- [Extracted data entries]:
+--
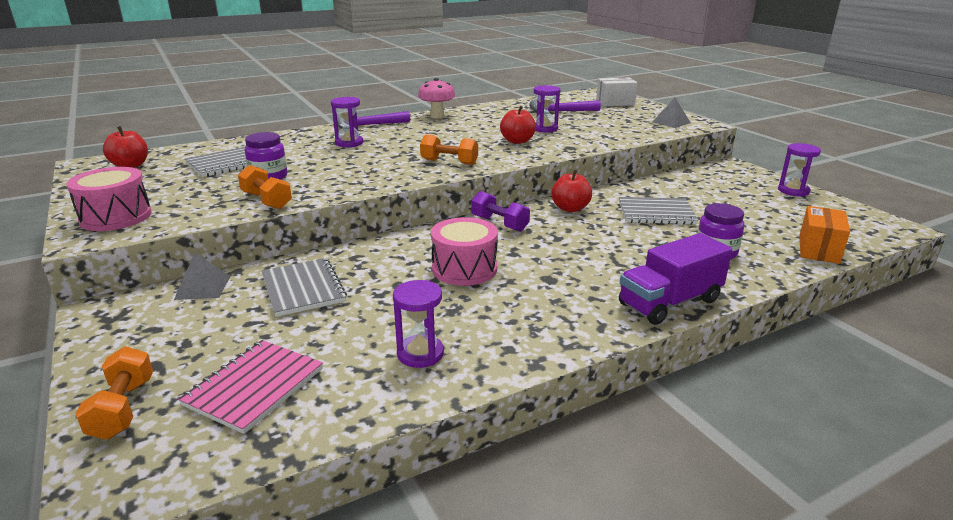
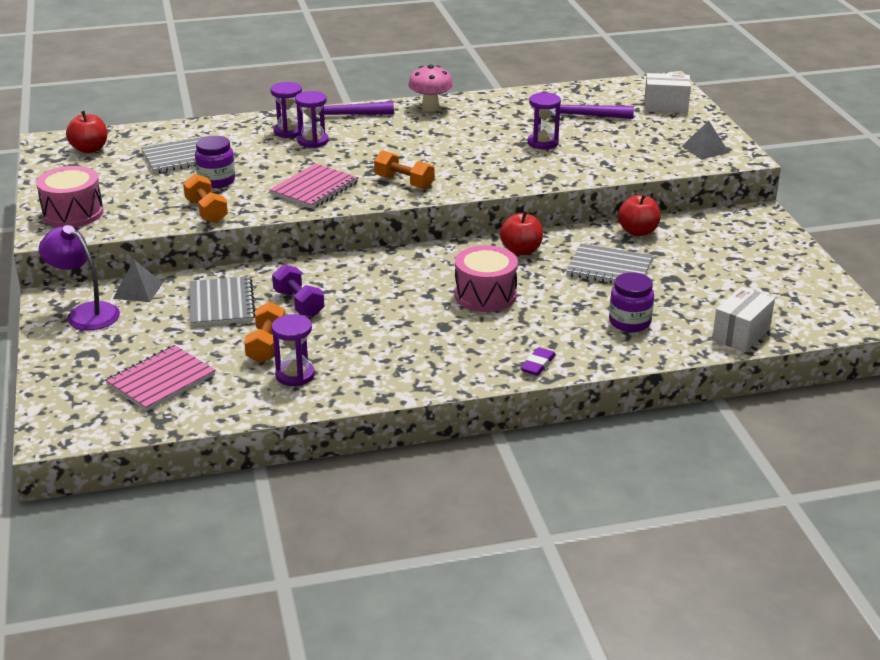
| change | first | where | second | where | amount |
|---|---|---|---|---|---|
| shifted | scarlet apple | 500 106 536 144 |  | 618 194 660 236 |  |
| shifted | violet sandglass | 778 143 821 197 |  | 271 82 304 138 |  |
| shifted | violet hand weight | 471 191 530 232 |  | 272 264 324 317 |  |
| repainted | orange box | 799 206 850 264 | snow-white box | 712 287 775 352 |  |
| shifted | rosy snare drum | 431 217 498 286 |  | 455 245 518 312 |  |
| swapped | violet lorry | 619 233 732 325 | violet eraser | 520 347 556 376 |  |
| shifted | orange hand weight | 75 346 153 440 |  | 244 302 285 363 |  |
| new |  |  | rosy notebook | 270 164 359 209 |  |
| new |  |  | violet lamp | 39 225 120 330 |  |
+--
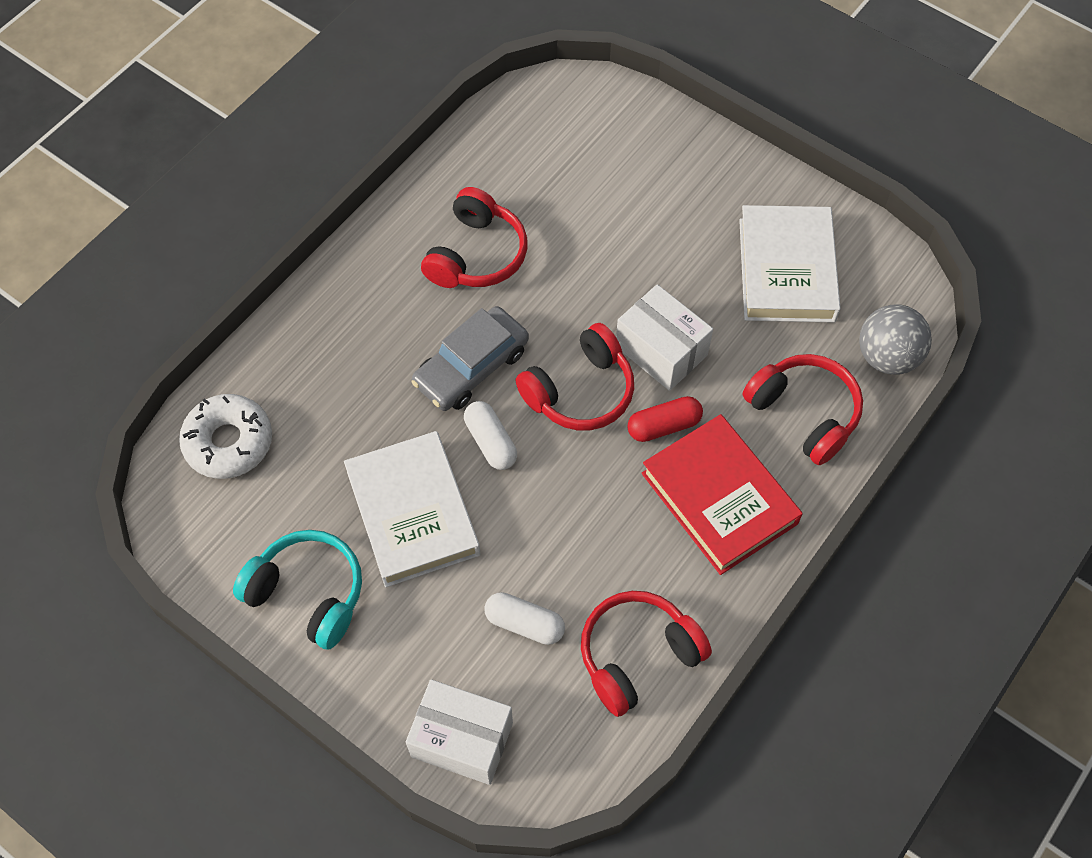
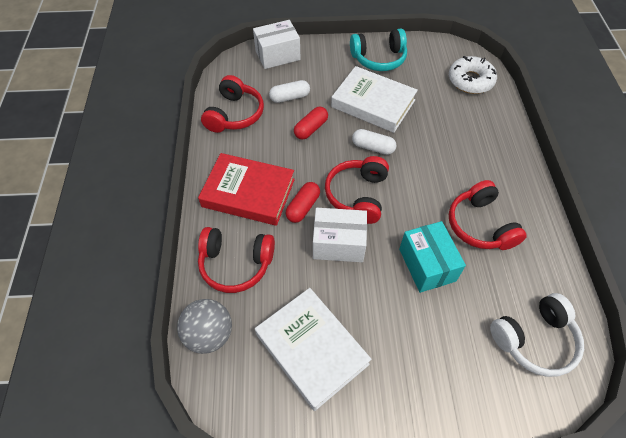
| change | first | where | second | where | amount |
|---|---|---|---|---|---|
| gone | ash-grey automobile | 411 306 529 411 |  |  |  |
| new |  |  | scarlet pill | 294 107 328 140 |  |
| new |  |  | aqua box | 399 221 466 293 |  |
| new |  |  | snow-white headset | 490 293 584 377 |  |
+--
- [DIRECTIONS]:
The required output is every line above from the one with "rosy notebook |" down to the one with "violet lamp |", restated word for word, ends included.

- [ANSWER SECTION]:
| new |  |  | rosy notebook | 270 164 359 209 |  |
| new |  |  | violet lamp | 39 225 120 330 |  |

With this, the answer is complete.